TASK DATA start

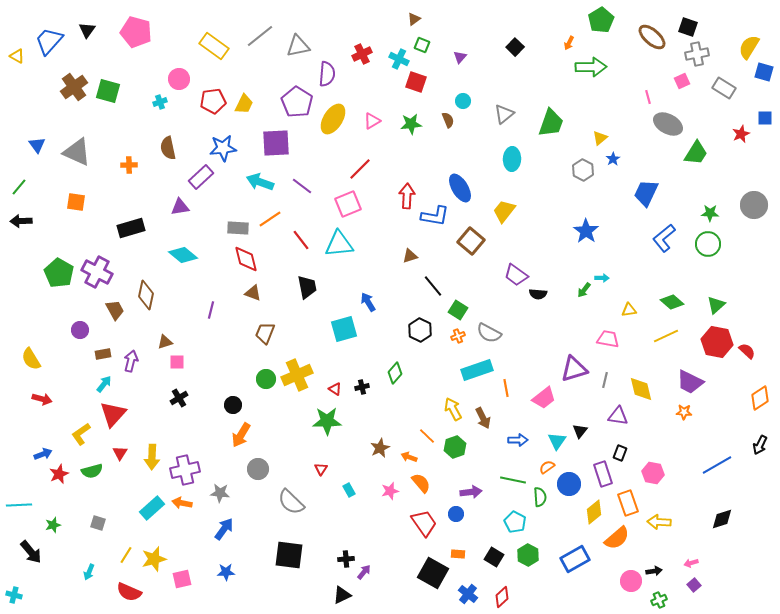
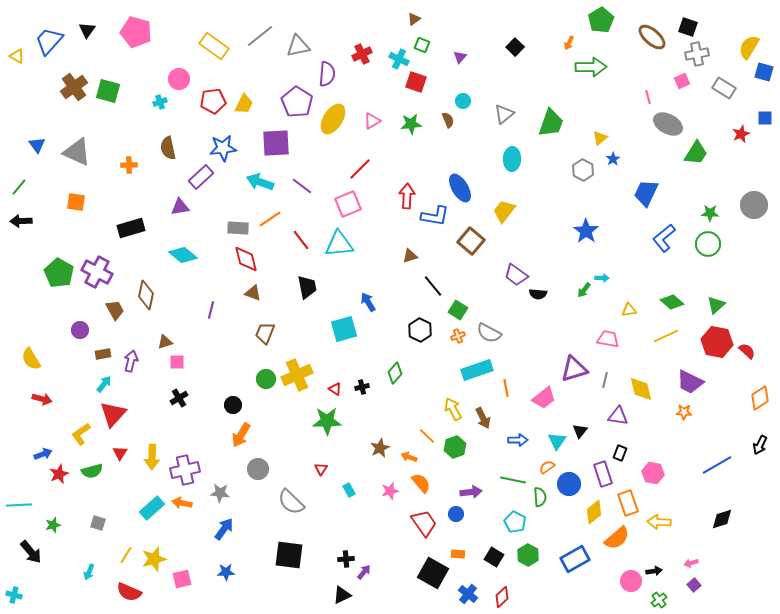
green cross at (659, 600): rotated 14 degrees counterclockwise
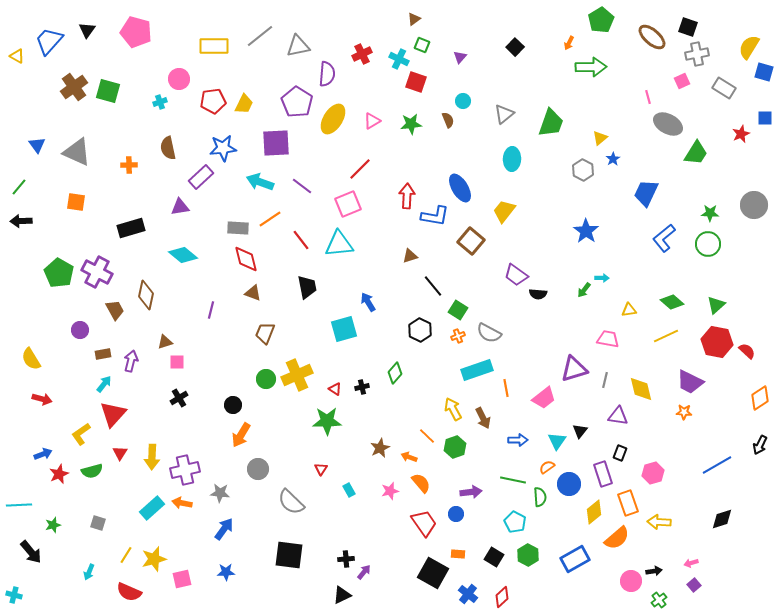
yellow rectangle at (214, 46): rotated 36 degrees counterclockwise
pink hexagon at (653, 473): rotated 25 degrees counterclockwise
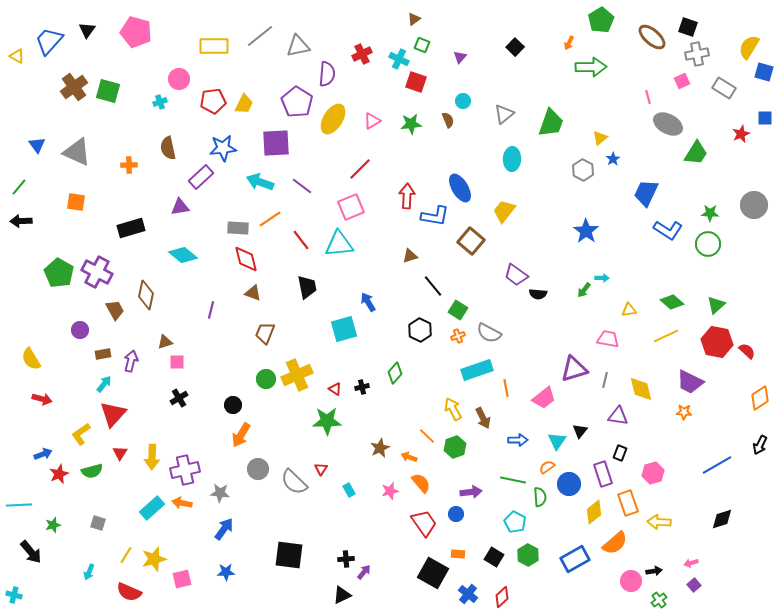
pink square at (348, 204): moved 3 px right, 3 px down
blue L-shape at (664, 238): moved 4 px right, 8 px up; rotated 108 degrees counterclockwise
gray semicircle at (291, 502): moved 3 px right, 20 px up
orange semicircle at (617, 538): moved 2 px left, 5 px down
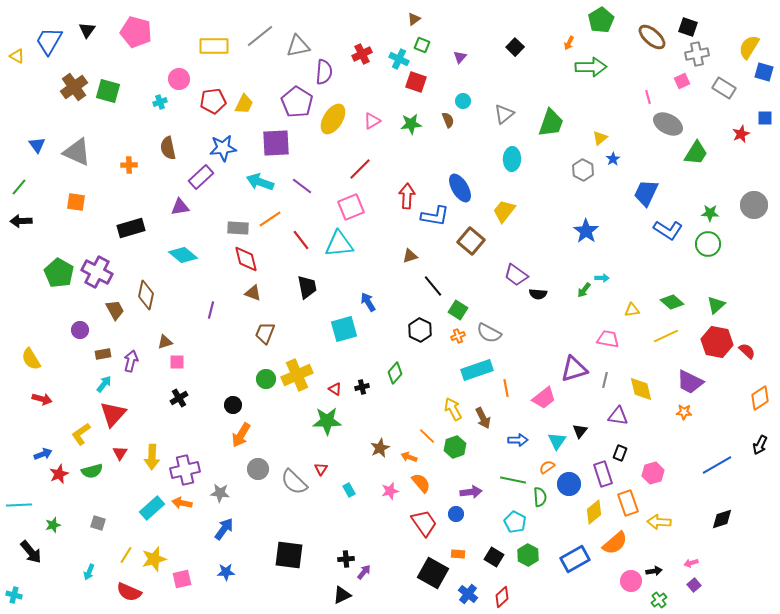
blue trapezoid at (49, 41): rotated 12 degrees counterclockwise
purple semicircle at (327, 74): moved 3 px left, 2 px up
yellow triangle at (629, 310): moved 3 px right
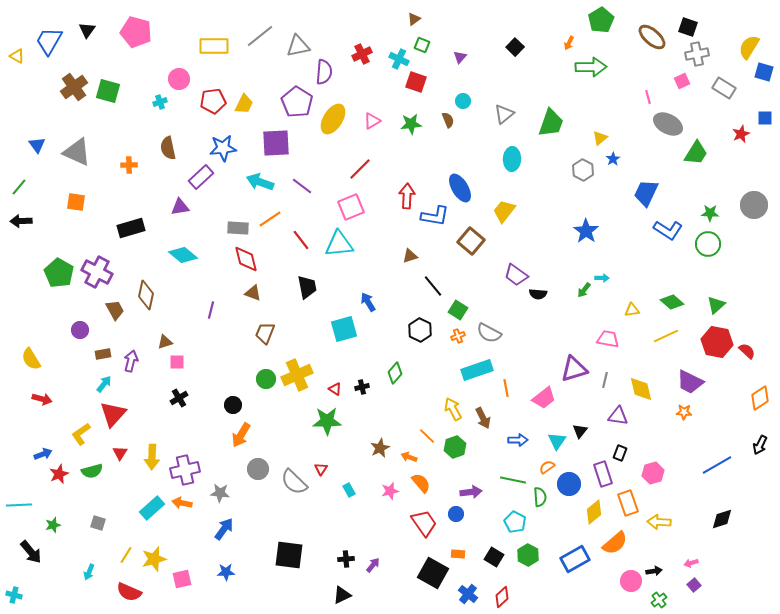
purple arrow at (364, 572): moved 9 px right, 7 px up
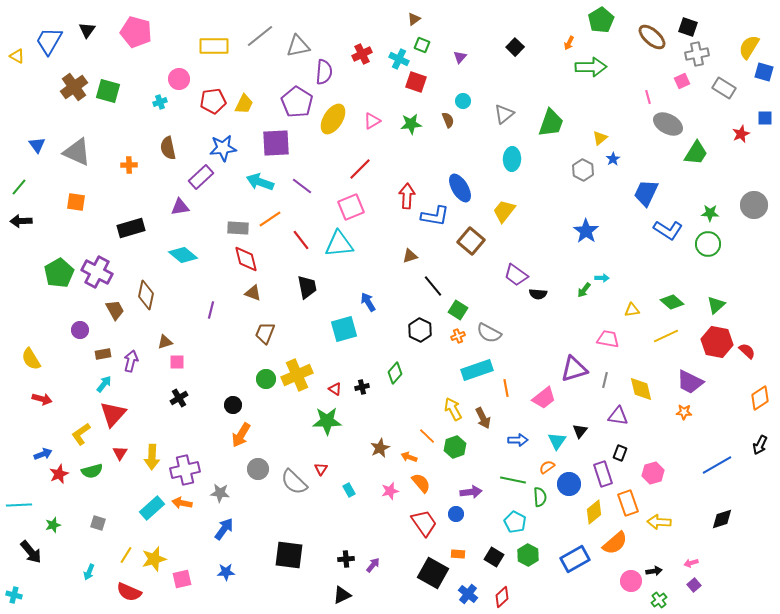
green pentagon at (59, 273): rotated 12 degrees clockwise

TASK DATA end

THE EXERCISE
Update the items by replacing "semicircle" with "half-disk" wherever it occurs, and keep everything else unchanged. Rewrite all the lines but leave out the pictures.

TASK OUTPUT
green cross at (659, 600): rotated 14 degrees counterclockwise
yellow rectangle at (214, 46): rotated 36 degrees counterclockwise
pink hexagon at (653, 473): rotated 25 degrees counterclockwise
pink square at (348, 204): moved 3 px right, 3 px down
blue L-shape at (664, 238): moved 4 px right, 8 px up; rotated 108 degrees counterclockwise
gray half-disk at (291, 502): moved 3 px right, 20 px up
orange half-disk at (617, 538): moved 2 px left, 5 px down
blue trapezoid at (49, 41): rotated 12 degrees counterclockwise
purple half-disk at (327, 74): moved 3 px left, 2 px up
yellow triangle at (629, 310): moved 3 px right
purple arrow at (364, 572): moved 9 px right, 7 px up
green pentagon at (59, 273): rotated 12 degrees clockwise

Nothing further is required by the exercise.